* [TASK INSTRUCTIONS] Given the records below, would you repeat exactly the lines that begin at the one containing "black cake: 6 -> 10" and end at the one containing "red teapot: 3 -> 5", inclusive?

* [EXTRACTED ENTRIES]

++++++++++++++++++++

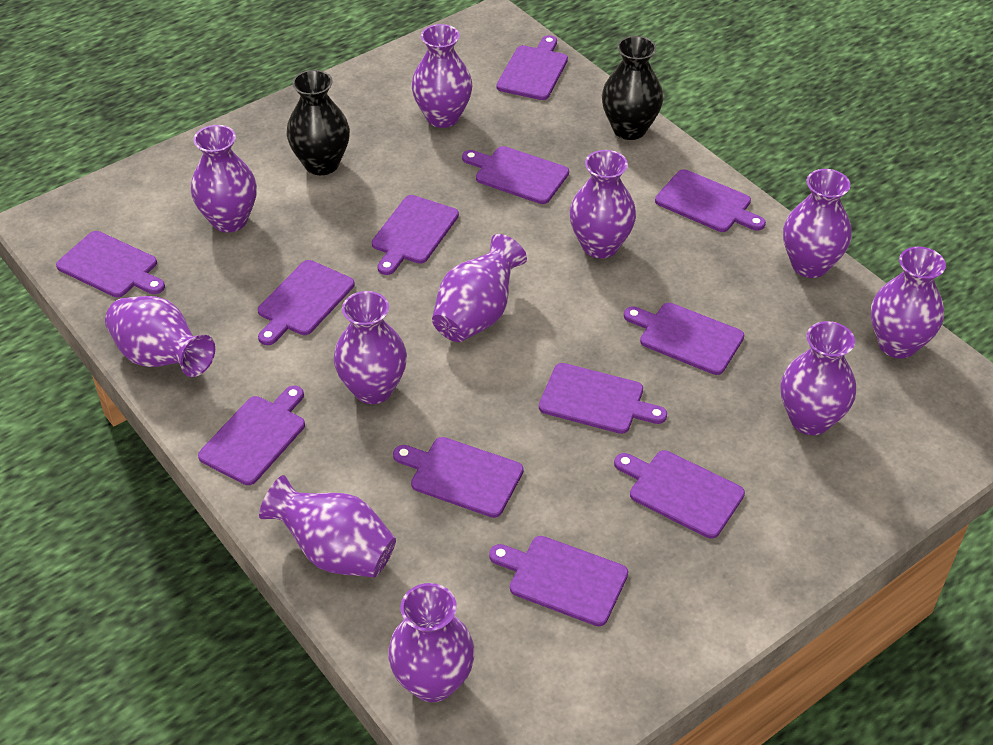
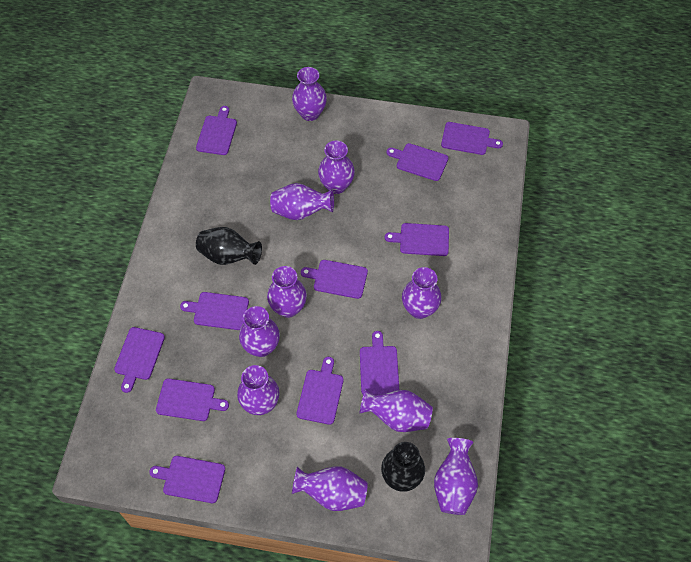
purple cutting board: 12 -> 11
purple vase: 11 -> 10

++++++++++++++++++++

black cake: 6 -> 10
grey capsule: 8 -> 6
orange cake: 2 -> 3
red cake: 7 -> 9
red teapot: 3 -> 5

++++++++++++++++++++

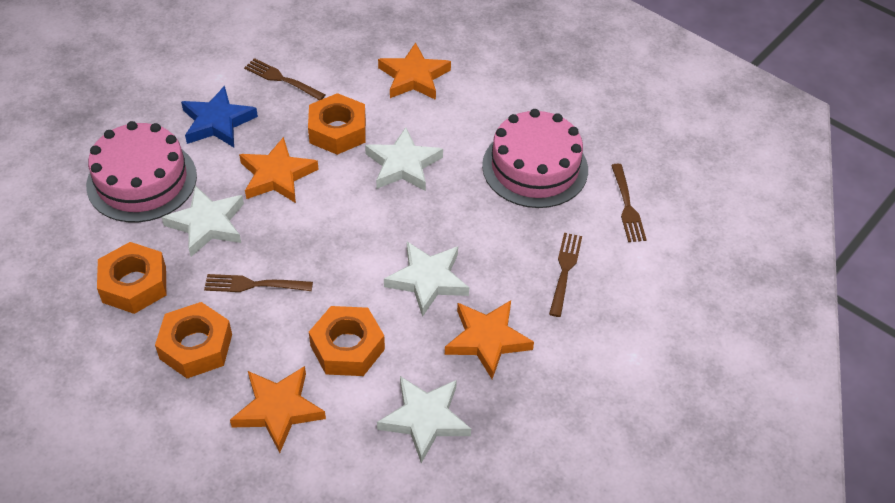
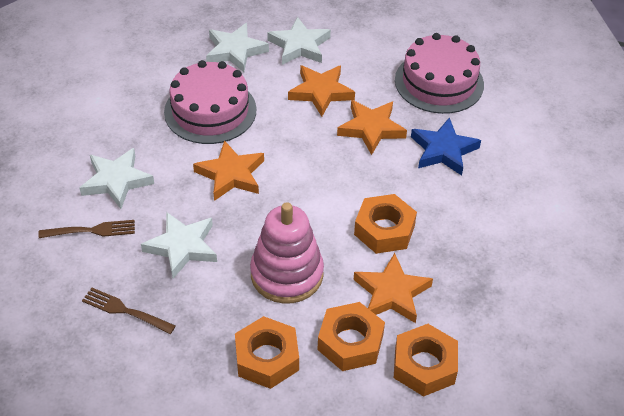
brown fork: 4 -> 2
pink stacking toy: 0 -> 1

++++++++++++++++++++

* [YOUR RESPONSE]
black cake: 6 -> 10
grey capsule: 8 -> 6
orange cake: 2 -> 3
red cake: 7 -> 9
red teapot: 3 -> 5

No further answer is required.